» TASK OBJECTIVE
Both the line with "D7: LED (A GND, K IND) -> LED (A IND, K GND)" and the line with "SW3: switch (LEVEL, VDD)" in the records below must appear in the output, along with every line between them, exactly and with nothing added.

» EXERCISE MATERIAL
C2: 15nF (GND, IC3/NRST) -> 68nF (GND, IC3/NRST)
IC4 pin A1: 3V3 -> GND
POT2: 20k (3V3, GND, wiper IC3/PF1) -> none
...
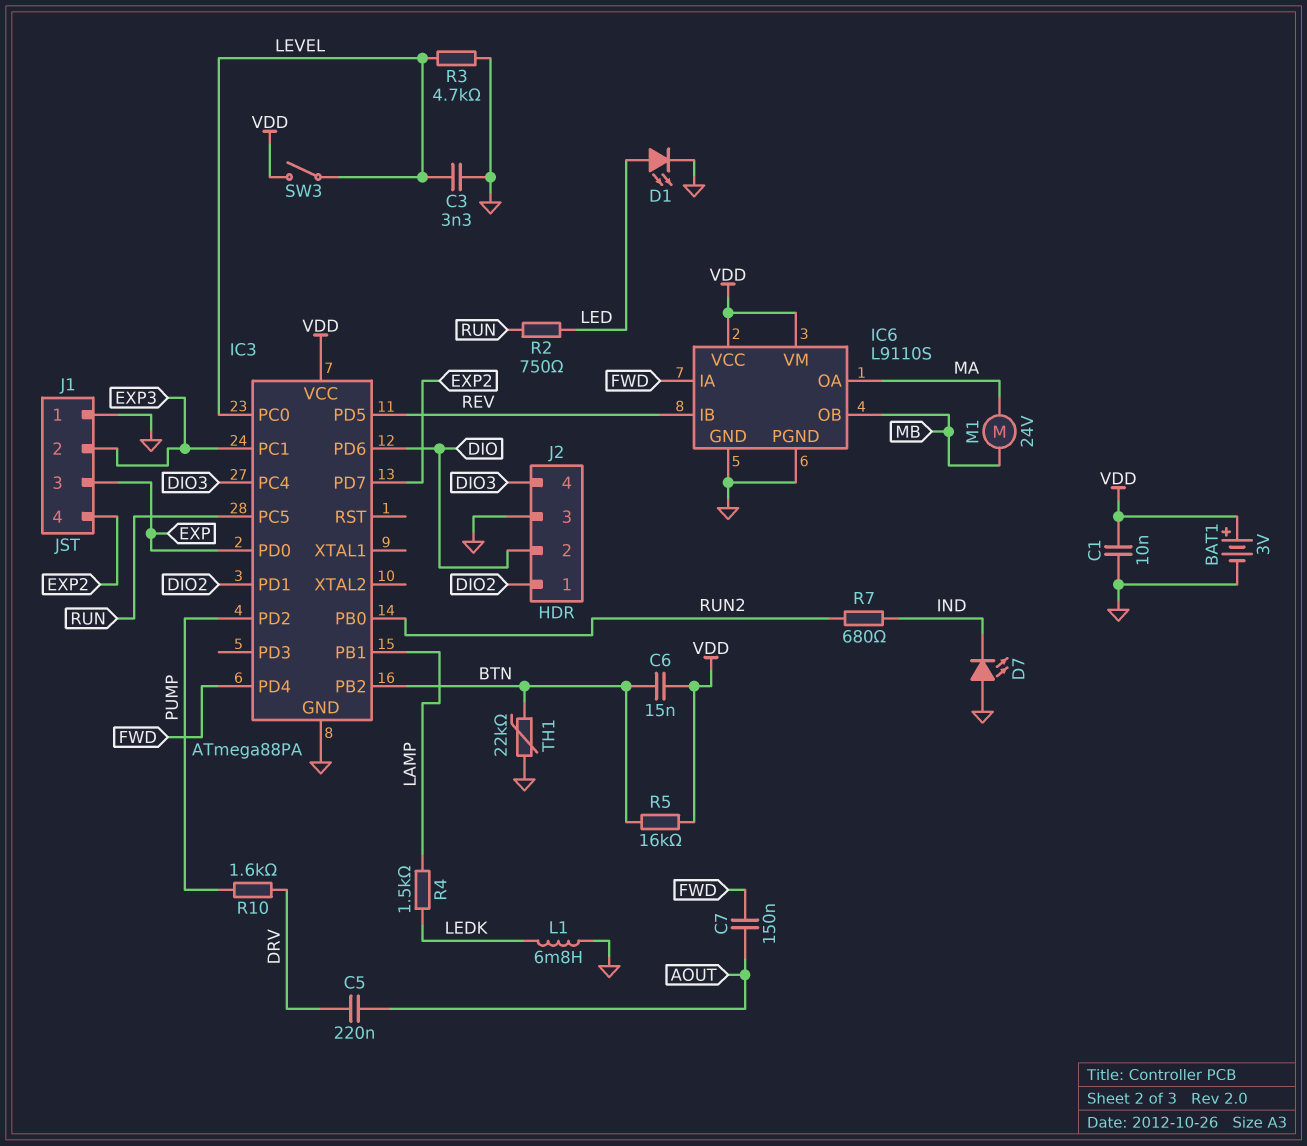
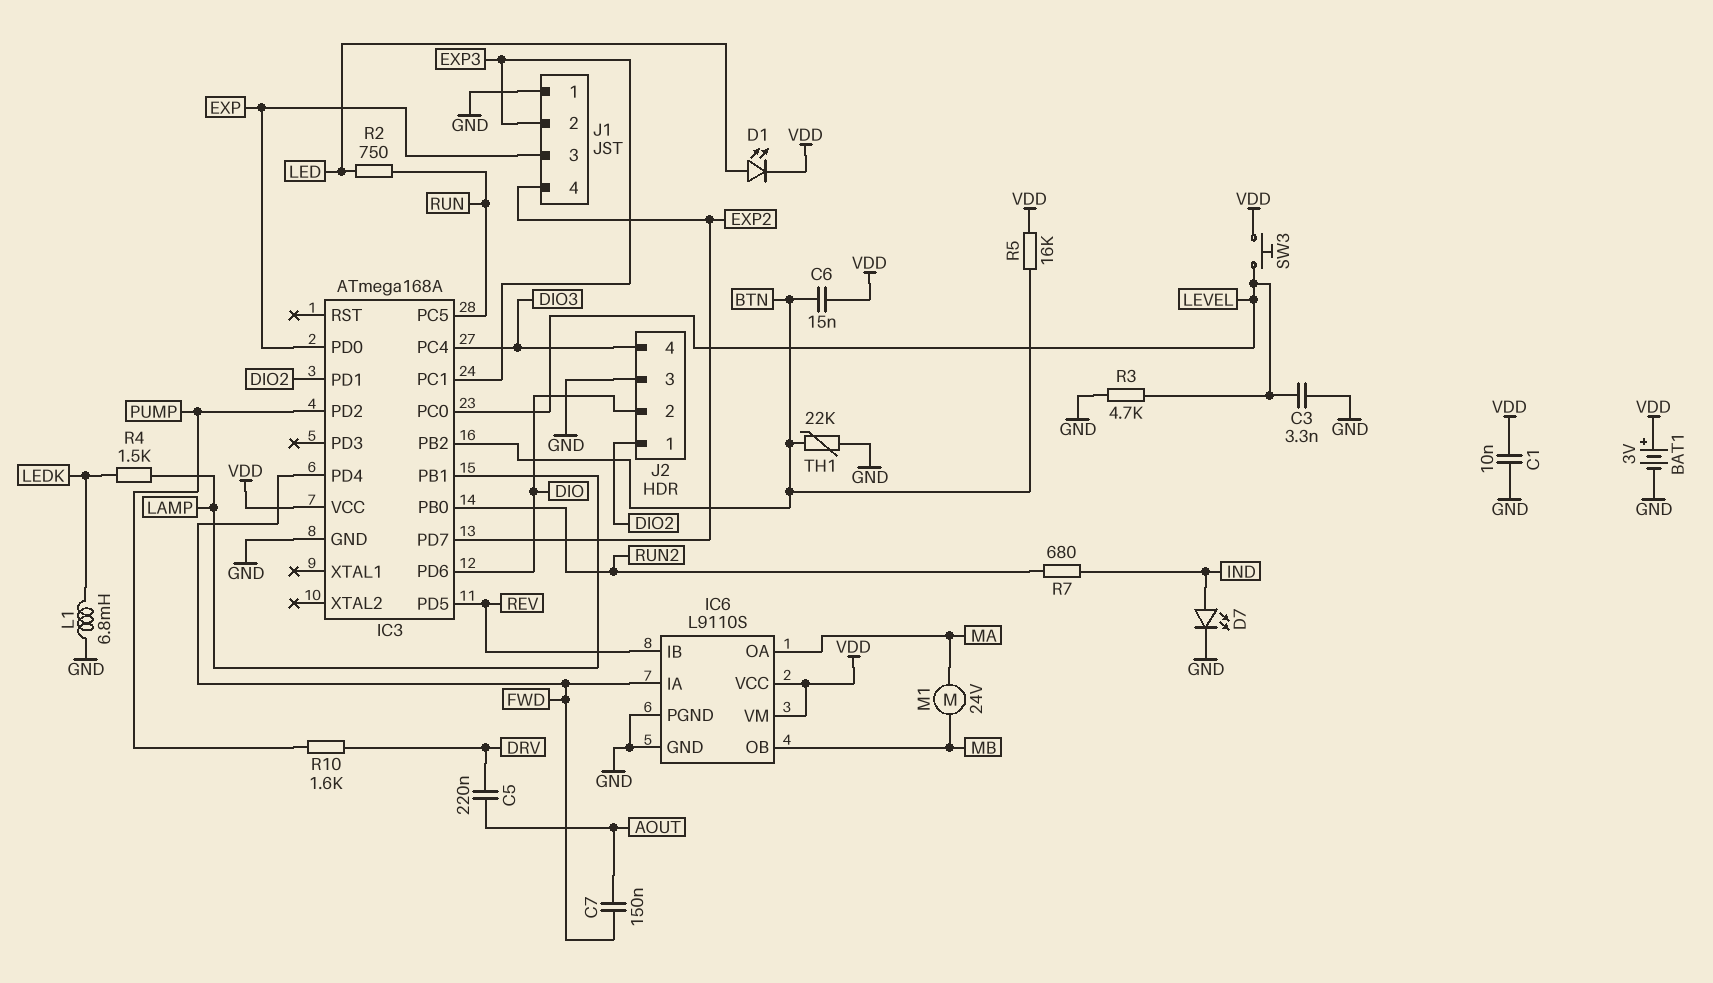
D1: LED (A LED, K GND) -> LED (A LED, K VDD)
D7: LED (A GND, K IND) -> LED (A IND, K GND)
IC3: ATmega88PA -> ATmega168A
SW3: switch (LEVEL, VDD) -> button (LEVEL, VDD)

» RESULT FOR THIS TASK
D7: LED (A GND, K IND) -> LED (A IND, K GND)
IC3: ATmega88PA -> ATmega168A
SW3: switch (LEVEL, VDD) -> button (LEVEL, VDD)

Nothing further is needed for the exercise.